Stored records:
┄┄┄┄┄┄┄┄┄┄
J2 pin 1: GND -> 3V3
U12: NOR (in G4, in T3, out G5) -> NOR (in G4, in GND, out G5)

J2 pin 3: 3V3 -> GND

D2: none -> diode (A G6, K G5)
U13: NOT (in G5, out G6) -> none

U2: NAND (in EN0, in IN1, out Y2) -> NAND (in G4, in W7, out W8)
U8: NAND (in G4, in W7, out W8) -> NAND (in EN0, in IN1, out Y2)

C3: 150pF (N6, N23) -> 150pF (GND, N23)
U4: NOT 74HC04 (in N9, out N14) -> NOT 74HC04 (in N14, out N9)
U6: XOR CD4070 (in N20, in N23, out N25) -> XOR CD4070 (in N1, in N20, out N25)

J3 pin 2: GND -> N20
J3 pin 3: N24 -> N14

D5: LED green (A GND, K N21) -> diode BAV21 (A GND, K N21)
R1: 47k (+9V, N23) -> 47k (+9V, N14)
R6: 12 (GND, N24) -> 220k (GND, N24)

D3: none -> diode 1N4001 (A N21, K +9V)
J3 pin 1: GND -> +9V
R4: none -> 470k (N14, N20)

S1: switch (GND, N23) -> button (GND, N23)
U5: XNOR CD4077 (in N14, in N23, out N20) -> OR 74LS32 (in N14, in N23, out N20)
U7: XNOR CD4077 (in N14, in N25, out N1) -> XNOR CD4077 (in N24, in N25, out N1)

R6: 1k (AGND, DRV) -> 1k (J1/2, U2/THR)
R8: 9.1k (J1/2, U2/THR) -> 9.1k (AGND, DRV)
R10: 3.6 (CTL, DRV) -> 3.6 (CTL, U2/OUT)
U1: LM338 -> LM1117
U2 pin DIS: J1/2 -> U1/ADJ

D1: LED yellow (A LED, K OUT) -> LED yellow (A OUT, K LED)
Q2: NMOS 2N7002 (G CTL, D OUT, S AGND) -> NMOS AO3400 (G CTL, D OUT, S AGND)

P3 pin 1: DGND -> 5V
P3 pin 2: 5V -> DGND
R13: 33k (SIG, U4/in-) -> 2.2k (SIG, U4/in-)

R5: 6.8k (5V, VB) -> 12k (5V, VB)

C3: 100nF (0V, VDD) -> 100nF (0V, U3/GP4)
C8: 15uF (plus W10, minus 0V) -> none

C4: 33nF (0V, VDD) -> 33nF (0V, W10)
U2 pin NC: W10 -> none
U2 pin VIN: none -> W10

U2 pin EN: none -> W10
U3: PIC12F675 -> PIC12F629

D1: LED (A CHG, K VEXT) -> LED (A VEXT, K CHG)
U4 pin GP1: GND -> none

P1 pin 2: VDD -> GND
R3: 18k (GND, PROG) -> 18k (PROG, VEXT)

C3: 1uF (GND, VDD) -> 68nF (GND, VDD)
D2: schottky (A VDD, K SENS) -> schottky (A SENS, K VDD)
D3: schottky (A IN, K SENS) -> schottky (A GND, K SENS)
┄┄┄┄┄┄┄┄┄┄
Transcribe the records from their first line. Stop after the line with "U8: NAND (in", including it.

§ **Response to the task**
J2 pin 1: GND -> 3V3
U12: NOR (in G4, in T3, out G5) -> NOR (in G4, in GND, out G5)

J2 pin 3: 3V3 -> GND

D2: none -> diode (A G6, K G5)
U13: NOT (in G5, out G6) -> none

U2: NAND (in EN0, in IN1, out Y2) -> NAND (in G4, in W7, out W8)
U8: NAND (in G4, in W7, out W8) -> NAND (in EN0, in IN1, out Y2)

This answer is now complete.